══ Material provided ══

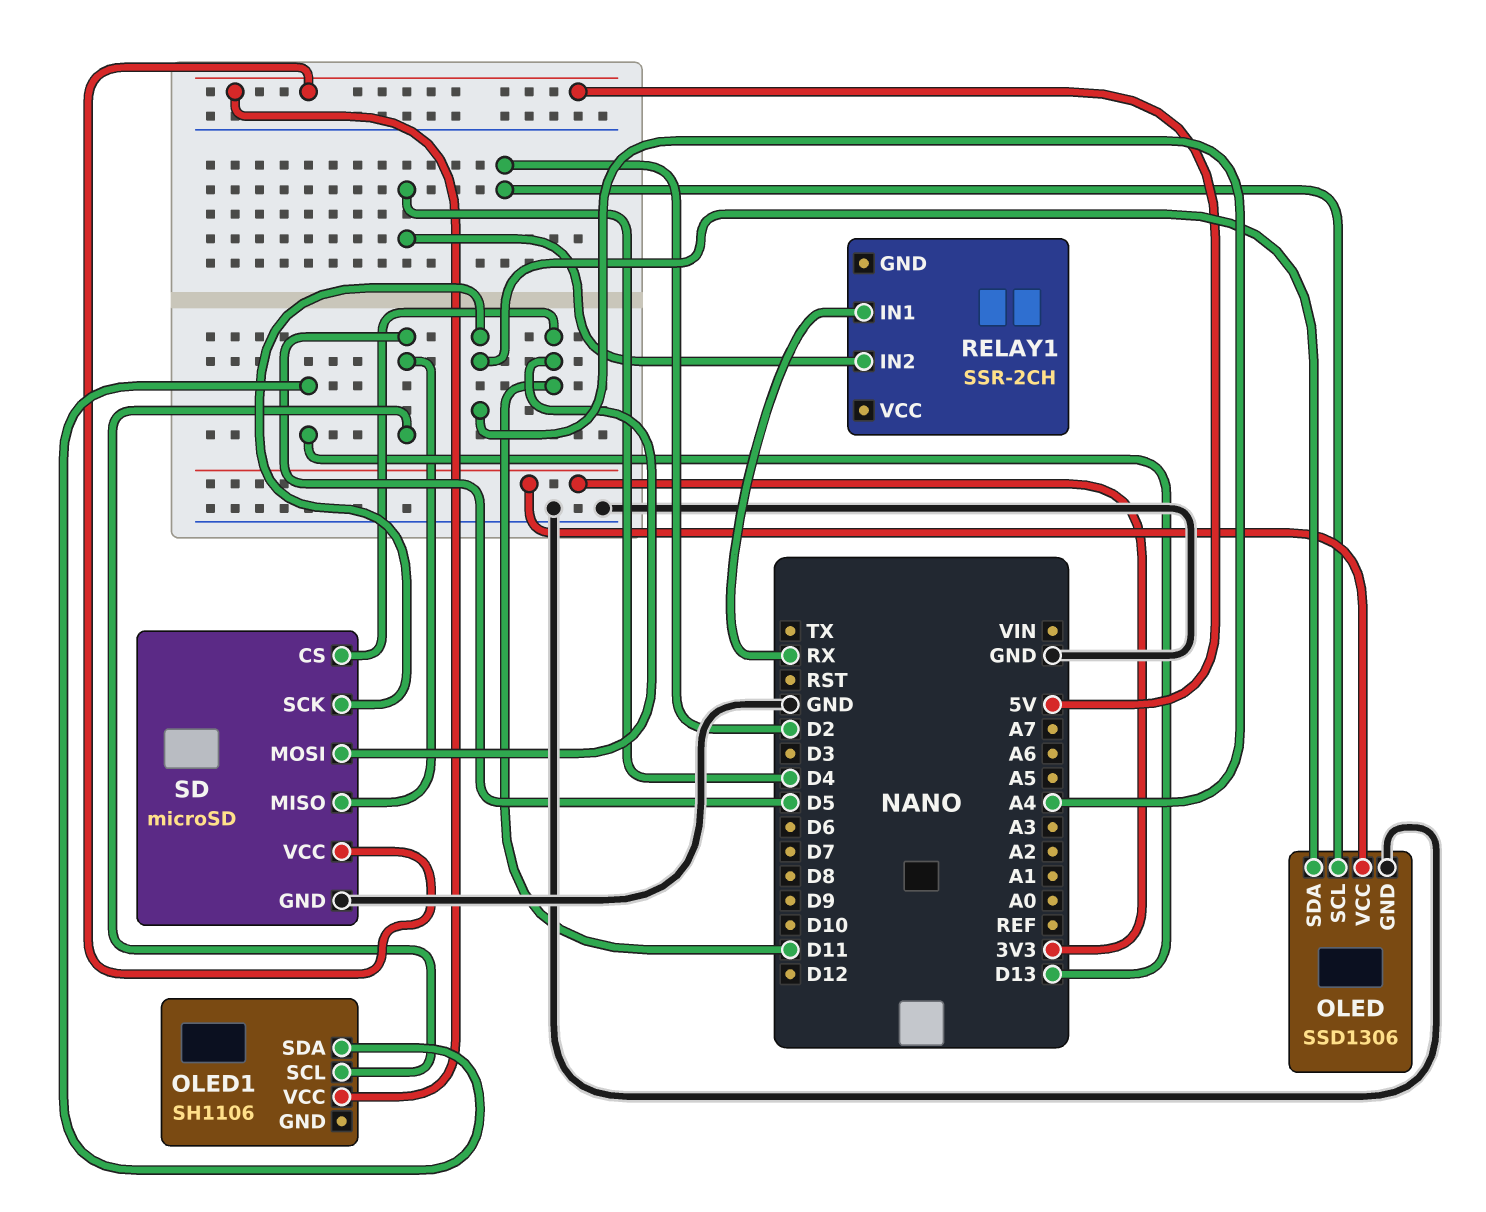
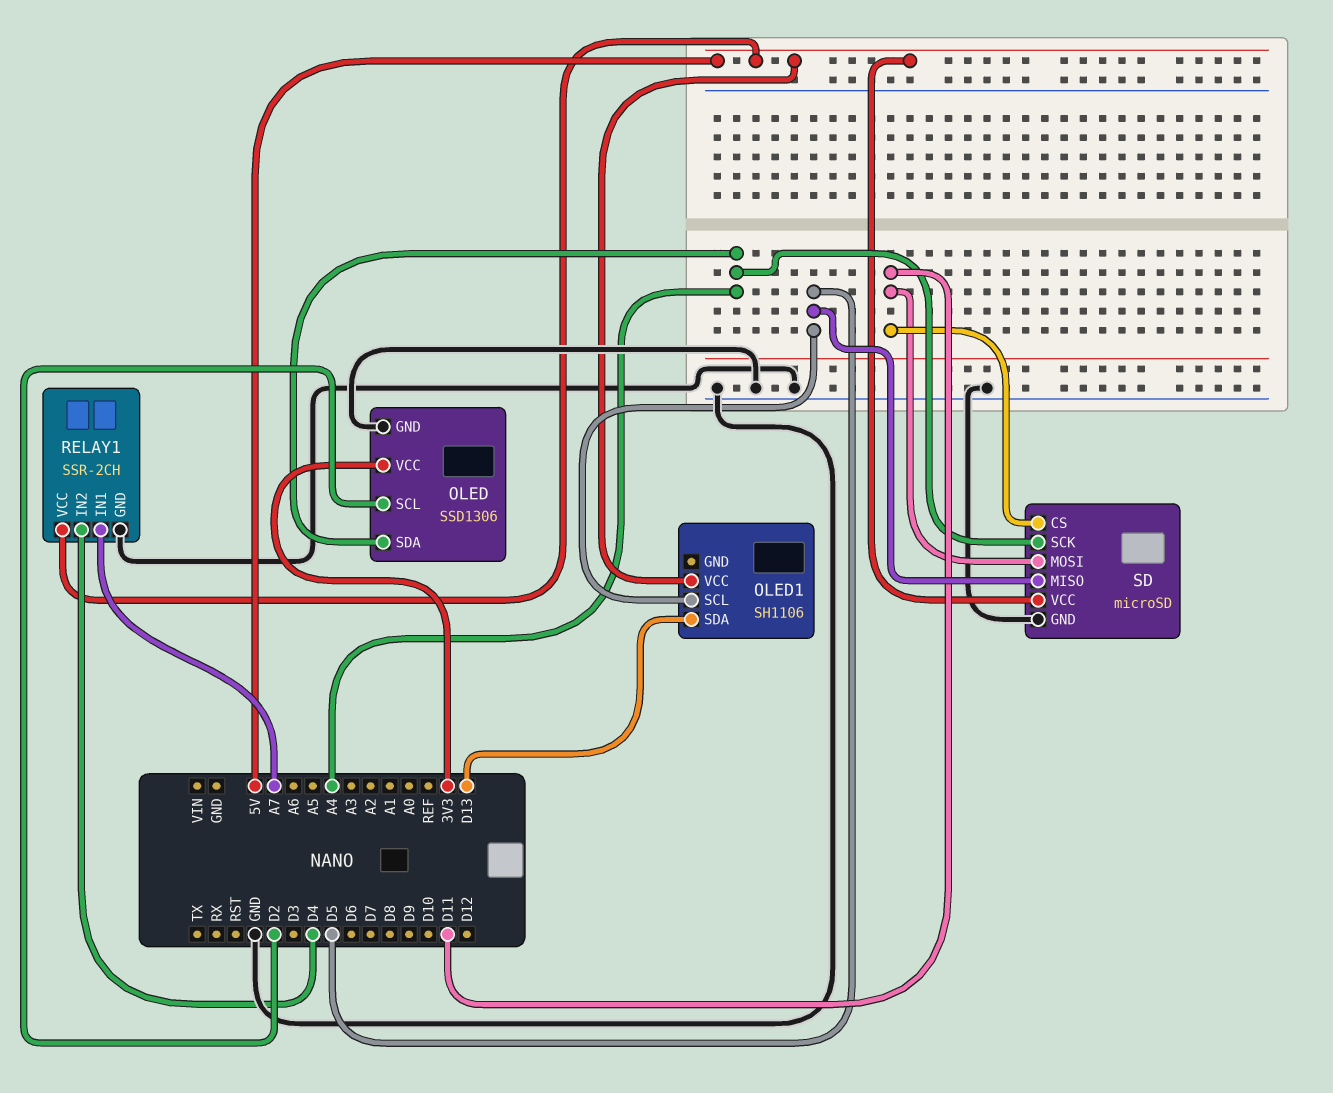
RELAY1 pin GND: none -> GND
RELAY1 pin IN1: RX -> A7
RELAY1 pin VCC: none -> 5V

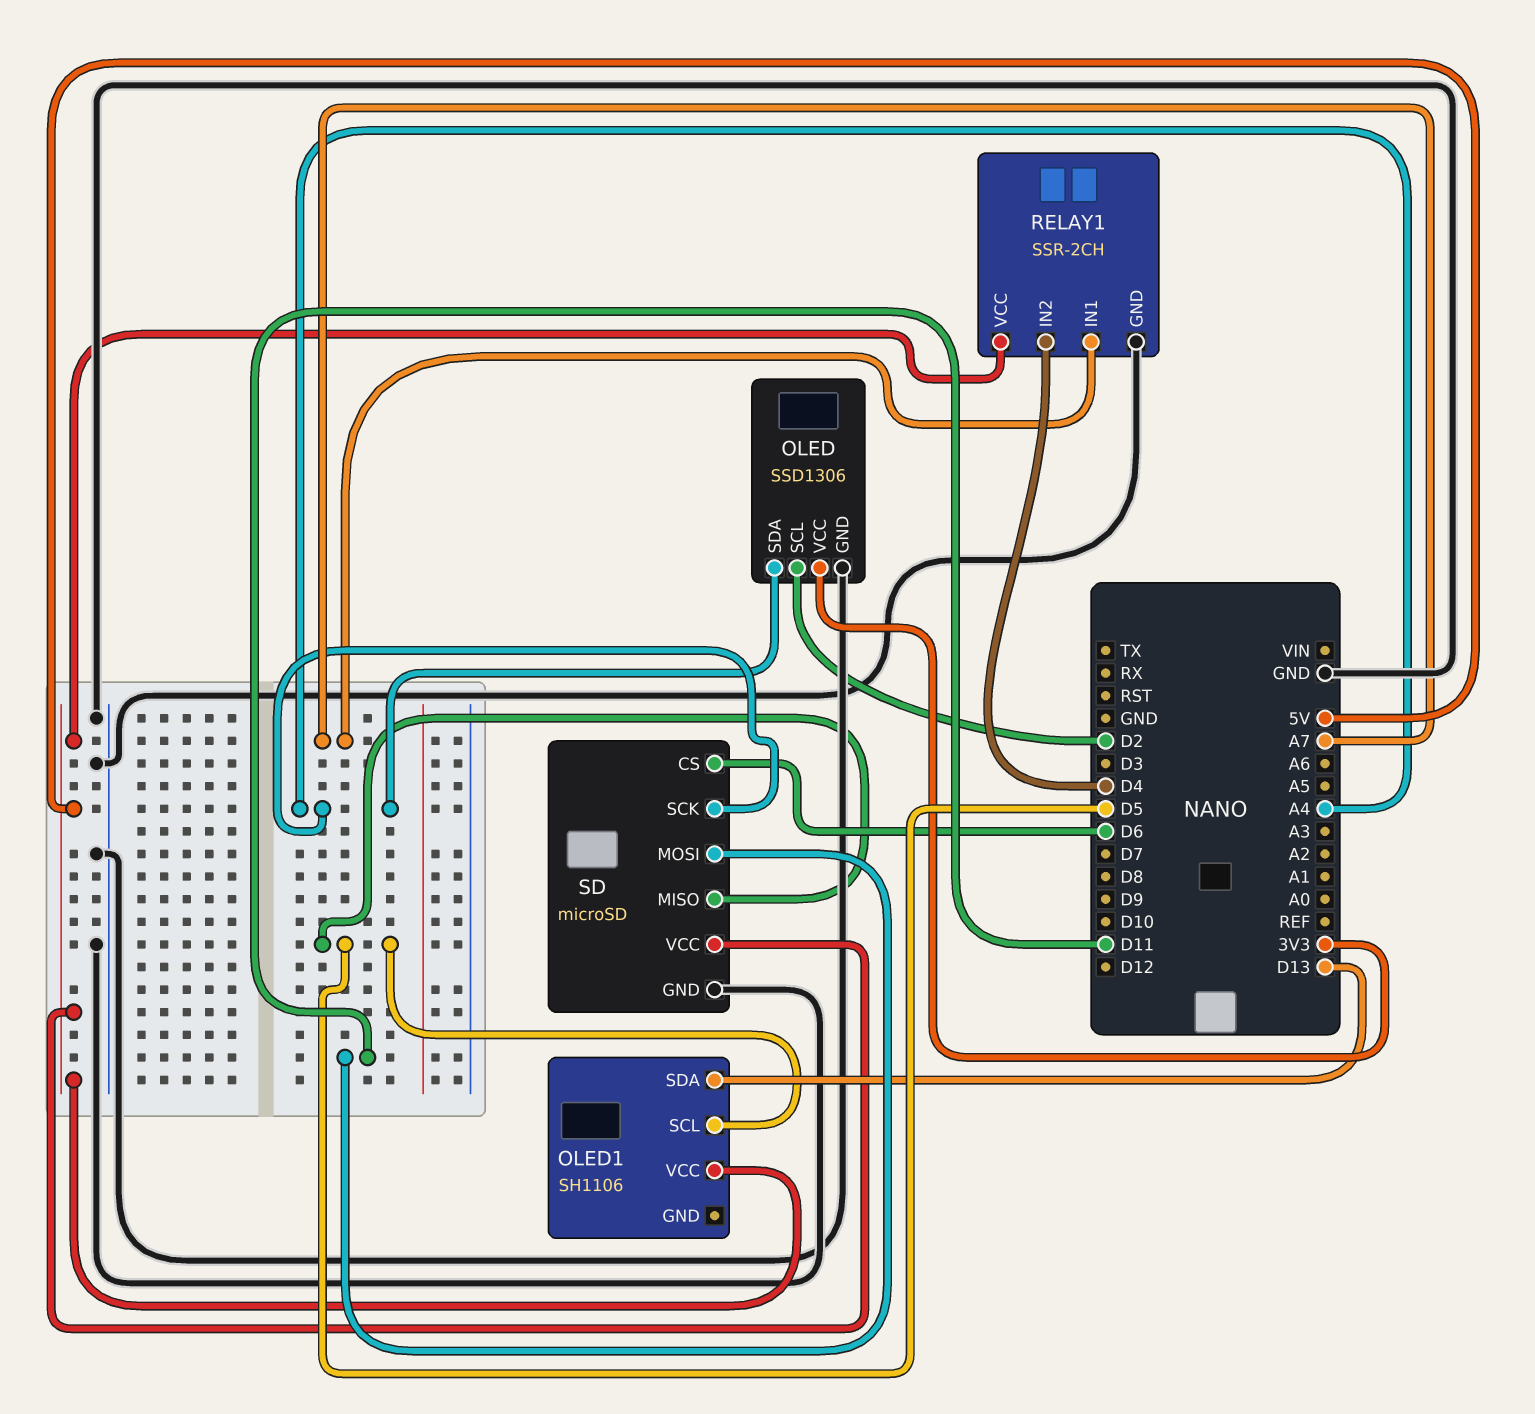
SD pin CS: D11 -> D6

═══
══ Material provided ══

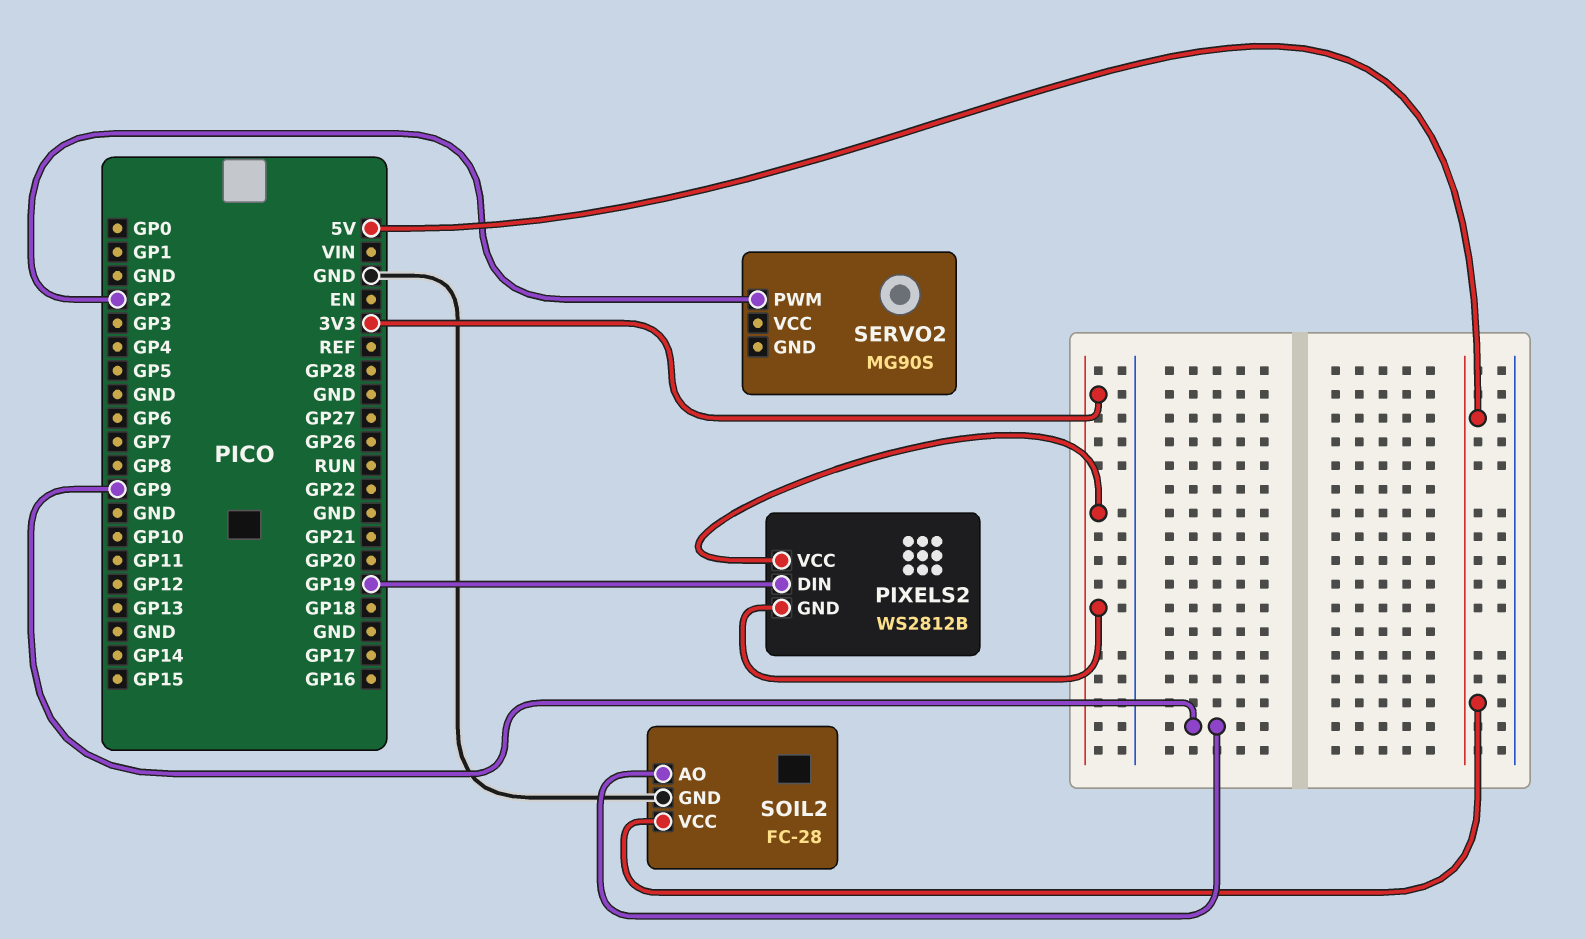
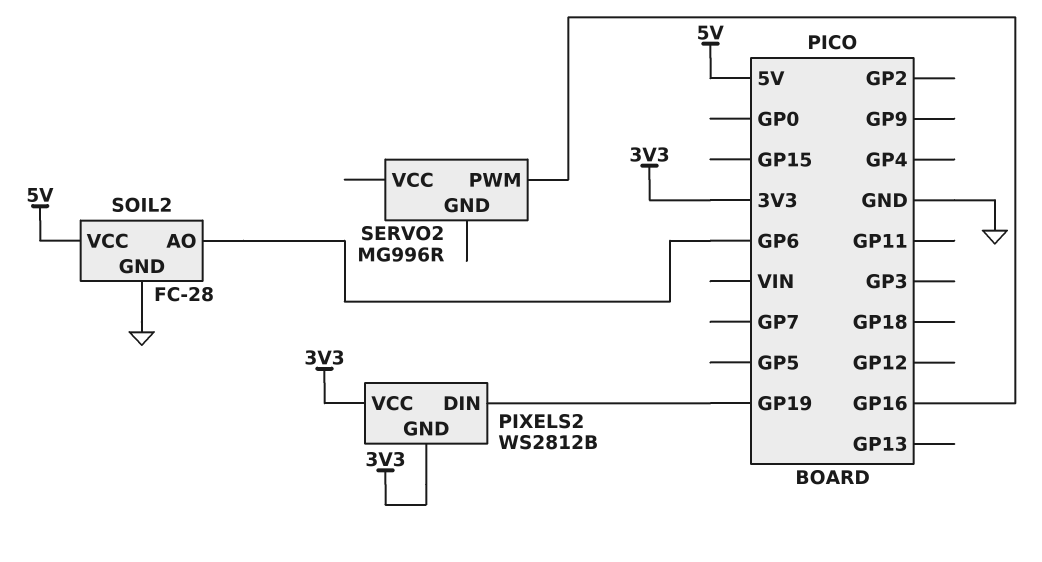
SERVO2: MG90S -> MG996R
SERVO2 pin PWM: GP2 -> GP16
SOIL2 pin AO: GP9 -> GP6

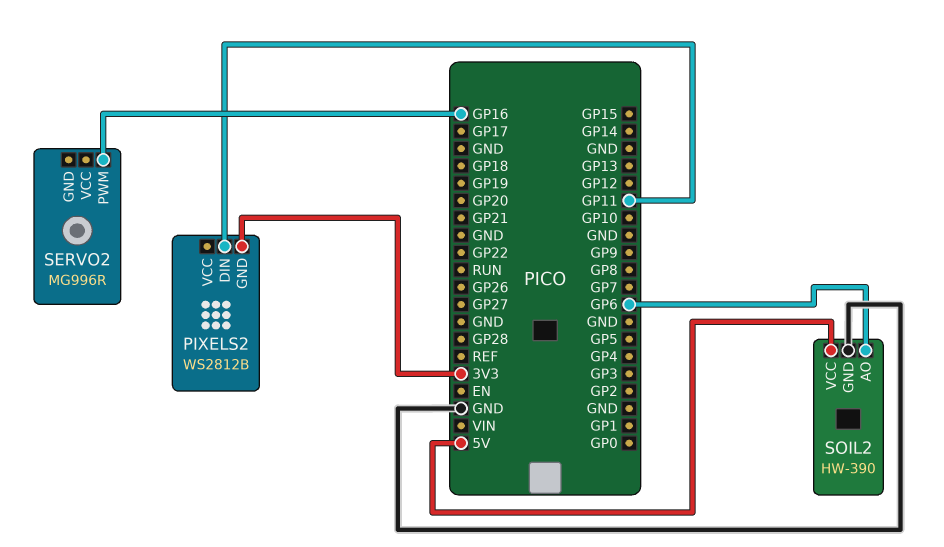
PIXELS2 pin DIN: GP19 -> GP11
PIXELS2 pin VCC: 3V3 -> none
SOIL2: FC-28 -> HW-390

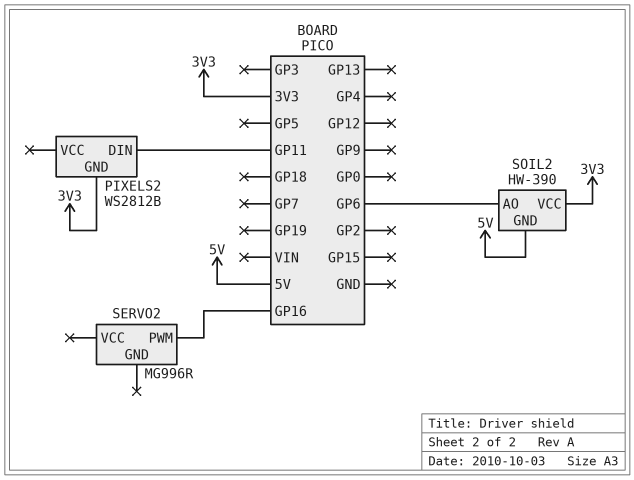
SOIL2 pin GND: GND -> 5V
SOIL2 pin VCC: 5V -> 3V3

═══

Problem to solve
In the records above, everything from the line with "PIXELS2 pin VCC: 3V3 -> none" down to the line with "SOIL2 pin VCC: 5V -> 3V3" is to be set down exactly, both ends included, with no pictures and no other lines.

Your response
PIXELS2 pin VCC: 3V3 -> none
SOIL2: FC-28 -> HW-390

SOIL2 pin GND: GND -> 5V
SOIL2 pin VCC: 5V -> 3V3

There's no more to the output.